WHAT THE EXERCISE ASKS | Output every entry exactly, from the first line to the last.

(Scene edit records)
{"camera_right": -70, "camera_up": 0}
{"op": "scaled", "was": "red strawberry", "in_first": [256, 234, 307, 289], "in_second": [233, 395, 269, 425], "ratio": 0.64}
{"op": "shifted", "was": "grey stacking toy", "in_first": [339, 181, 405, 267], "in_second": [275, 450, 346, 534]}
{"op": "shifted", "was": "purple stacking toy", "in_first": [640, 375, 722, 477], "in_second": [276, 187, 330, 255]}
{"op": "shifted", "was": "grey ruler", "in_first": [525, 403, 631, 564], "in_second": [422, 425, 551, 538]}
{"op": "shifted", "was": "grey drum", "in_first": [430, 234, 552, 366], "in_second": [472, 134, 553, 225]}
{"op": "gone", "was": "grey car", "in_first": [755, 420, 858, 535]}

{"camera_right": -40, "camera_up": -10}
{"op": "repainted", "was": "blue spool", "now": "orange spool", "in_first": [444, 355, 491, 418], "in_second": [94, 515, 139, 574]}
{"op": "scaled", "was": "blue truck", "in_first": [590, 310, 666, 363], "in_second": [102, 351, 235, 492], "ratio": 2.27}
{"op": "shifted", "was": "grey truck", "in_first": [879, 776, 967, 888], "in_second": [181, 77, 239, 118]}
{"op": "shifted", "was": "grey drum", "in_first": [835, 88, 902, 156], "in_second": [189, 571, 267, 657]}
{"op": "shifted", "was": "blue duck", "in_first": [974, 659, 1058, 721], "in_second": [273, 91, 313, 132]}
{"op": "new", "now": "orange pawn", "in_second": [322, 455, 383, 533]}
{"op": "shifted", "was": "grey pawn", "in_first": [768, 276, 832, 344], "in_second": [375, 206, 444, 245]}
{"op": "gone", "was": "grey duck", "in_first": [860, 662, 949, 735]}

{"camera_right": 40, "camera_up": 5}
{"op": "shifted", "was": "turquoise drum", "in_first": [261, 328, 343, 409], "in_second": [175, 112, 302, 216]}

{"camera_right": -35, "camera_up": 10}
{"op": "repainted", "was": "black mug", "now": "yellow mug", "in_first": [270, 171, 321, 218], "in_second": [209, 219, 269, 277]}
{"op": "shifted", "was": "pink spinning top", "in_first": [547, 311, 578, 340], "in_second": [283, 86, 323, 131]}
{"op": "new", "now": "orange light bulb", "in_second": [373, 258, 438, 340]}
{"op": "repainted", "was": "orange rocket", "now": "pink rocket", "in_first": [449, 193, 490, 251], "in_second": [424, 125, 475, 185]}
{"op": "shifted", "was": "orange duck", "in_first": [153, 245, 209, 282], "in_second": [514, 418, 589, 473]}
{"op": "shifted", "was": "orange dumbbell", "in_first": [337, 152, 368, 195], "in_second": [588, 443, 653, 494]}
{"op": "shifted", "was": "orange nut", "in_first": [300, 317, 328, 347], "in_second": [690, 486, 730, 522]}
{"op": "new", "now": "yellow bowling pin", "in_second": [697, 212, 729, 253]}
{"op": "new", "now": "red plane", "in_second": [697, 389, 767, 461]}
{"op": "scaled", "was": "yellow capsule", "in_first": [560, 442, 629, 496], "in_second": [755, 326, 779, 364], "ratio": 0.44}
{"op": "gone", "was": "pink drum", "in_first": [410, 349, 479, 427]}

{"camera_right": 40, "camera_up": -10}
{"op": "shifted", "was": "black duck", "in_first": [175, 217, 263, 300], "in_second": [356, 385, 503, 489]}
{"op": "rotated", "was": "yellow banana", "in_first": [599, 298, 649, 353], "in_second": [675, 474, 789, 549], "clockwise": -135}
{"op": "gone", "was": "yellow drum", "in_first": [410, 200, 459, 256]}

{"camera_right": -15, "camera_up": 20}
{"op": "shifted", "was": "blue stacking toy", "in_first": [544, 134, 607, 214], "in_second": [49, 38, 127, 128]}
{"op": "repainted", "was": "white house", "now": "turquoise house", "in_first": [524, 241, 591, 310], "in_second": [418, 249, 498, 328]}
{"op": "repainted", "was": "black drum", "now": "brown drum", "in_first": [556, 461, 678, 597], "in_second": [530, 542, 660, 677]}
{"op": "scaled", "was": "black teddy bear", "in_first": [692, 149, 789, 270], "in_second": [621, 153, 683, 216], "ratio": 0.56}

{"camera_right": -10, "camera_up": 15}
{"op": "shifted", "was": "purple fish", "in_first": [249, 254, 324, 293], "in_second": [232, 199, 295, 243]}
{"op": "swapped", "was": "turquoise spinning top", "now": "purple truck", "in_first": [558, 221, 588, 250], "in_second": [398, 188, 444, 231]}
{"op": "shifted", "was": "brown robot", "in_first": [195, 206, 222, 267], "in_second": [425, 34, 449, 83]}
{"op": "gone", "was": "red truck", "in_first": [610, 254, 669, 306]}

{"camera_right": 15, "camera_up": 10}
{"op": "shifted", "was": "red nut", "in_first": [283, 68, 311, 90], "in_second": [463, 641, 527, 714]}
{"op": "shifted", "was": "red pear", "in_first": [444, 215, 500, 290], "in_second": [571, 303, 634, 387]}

TASK RESPONSE |
{"camera_right": -70, "camera_up": 0}
{"op": "scaled", "was": "red strawberry", "in_first": [256, 234, 307, 289], "in_second": [233, 395, 269, 425], "ratio": 0.64}
{"op": "shifted", "was": "grey stacking toy", "in_first": [339, 181, 405, 267], "in_second": [275, 450, 346, 534]}
{"op": "shifted", "was": "purple stacking toy", "in_first": [640, 375, 722, 477], "in_second": [276, 187, 330, 255]}
{"op": "shifted", "was": "grey ruler", "in_first": [525, 403, 631, 564], "in_second": [422, 425, 551, 538]}
{"op": "shifted", "was": "grey drum", "in_first": [430, 234, 552, 366], "in_second": [472, 134, 553, 225]}
{"op": "gone", "was": "grey car", "in_first": [755, 420, 858, 535]}

{"camera_right": -40, "camera_up": -10}
{"op": "repainted", "was": "blue spool", "now": "orange spool", "in_first": [444, 355, 491, 418], "in_second": [94, 515, 139, 574]}
{"op": "scaled", "was": "blue truck", "in_first": [590, 310, 666, 363], "in_second": [102, 351, 235, 492], "ratio": 2.27}
{"op": "shifted", "was": "grey truck", "in_first": [879, 776, 967, 888], "in_second": [181, 77, 239, 118]}
{"op": "shifted", "was": "grey drum", "in_first": [835, 88, 902, 156], "in_second": [189, 571, 267, 657]}
{"op": "shifted", "was": "blue duck", "in_first": [974, 659, 1058, 721], "in_second": [273, 91, 313, 132]}
{"op": "new", "now": "orange pawn", "in_second": [322, 455, 383, 533]}
{"op": "shifted", "was": "grey pawn", "in_first": [768, 276, 832, 344], "in_second": [375, 206, 444, 245]}
{"op": "gone", "was": "grey duck", "in_first": [860, 662, 949, 735]}

{"camera_right": 40, "camera_up": 5}
{"op": "shifted", "was": "turquoise drum", "in_first": [261, 328, 343, 409], "in_second": [175, 112, 302, 216]}

{"camera_right": -35, "camera_up": 10}
{"op": "repainted", "was": "black mug", "now": "yellow mug", "in_first": [270, 171, 321, 218], "in_second": [209, 219, 269, 277]}
{"op": "shifted", "was": "pink spinning top", "in_first": [547, 311, 578, 340], "in_second": [283, 86, 323, 131]}
{"op": "new", "now": "orange light bulb", "in_second": [373, 258, 438, 340]}
{"op": "repainted", "was": "orange rocket", "now": "pink rocket", "in_first": [449, 193, 490, 251], "in_second": [424, 125, 475, 185]}
{"op": "shifted", "was": "orange duck", "in_first": [153, 245, 209, 282], "in_second": [514, 418, 589, 473]}
{"op": "shifted", "was": "orange dumbbell", "in_first": [337, 152, 368, 195], "in_second": [588, 443, 653, 494]}
{"op": "shifted", "was": "orange nut", "in_first": [300, 317, 328, 347], "in_second": [690, 486, 730, 522]}
{"op": "new", "now": "yellow bowling pin", "in_second": [697, 212, 729, 253]}
{"op": "new", "now": "red plane", "in_second": [697, 389, 767, 461]}
{"op": "scaled", "was": "yellow capsule", "in_first": [560, 442, 629, 496], "in_second": [755, 326, 779, 364], "ratio": 0.44}
{"op": "gone", "was": "pink drum", "in_first": [410, 349, 479, 427]}

{"camera_right": 40, "camera_up": -10}
{"op": "shifted", "was": "black duck", "in_first": [175, 217, 263, 300], "in_second": [356, 385, 503, 489]}
{"op": "rotated", "was": "yellow banana", "in_first": [599, 298, 649, 353], "in_second": [675, 474, 789, 549], "clockwise": -135}
{"op": "gone", "was": "yellow drum", "in_first": [410, 200, 459, 256]}

{"camera_right": -15, "camera_up": 20}
{"op": "shifted", "was": "blue stacking toy", "in_first": [544, 134, 607, 214], "in_second": [49, 38, 127, 128]}
{"op": "repainted", "was": "white house", "now": "turquoise house", "in_first": [524, 241, 591, 310], "in_second": [418, 249, 498, 328]}
{"op": "repainted", "was": "black drum", "now": "brown drum", "in_first": [556, 461, 678, 597], "in_second": [530, 542, 660, 677]}
{"op": "scaled", "was": "black teddy bear", "in_first": [692, 149, 789, 270], "in_second": [621, 153, 683, 216], "ratio": 0.56}

{"camera_right": -10, "camera_up": 15}
{"op": "shifted", "was": "purple fish", "in_first": [249, 254, 324, 293], "in_second": [232, 199, 295, 243]}
{"op": "swapped", "was": "turquoise spinning top", "now": "purple truck", "in_first": [558, 221, 588, 250], "in_second": [398, 188, 444, 231]}
{"op": "shifted", "was": "brown robot", "in_first": [195, 206, 222, 267], "in_second": [425, 34, 449, 83]}
{"op": "gone", "was": "red truck", "in_first": [610, 254, 669, 306]}

{"camera_right": 15, "camera_up": 10}
{"op": "shifted", "was": "red nut", "in_first": [283, 68, 311, 90], "in_second": [463, 641, 527, 714]}
{"op": "shifted", "was": "red pear", "in_first": [444, 215, 500, 290], "in_second": [571, 303, 634, 387]}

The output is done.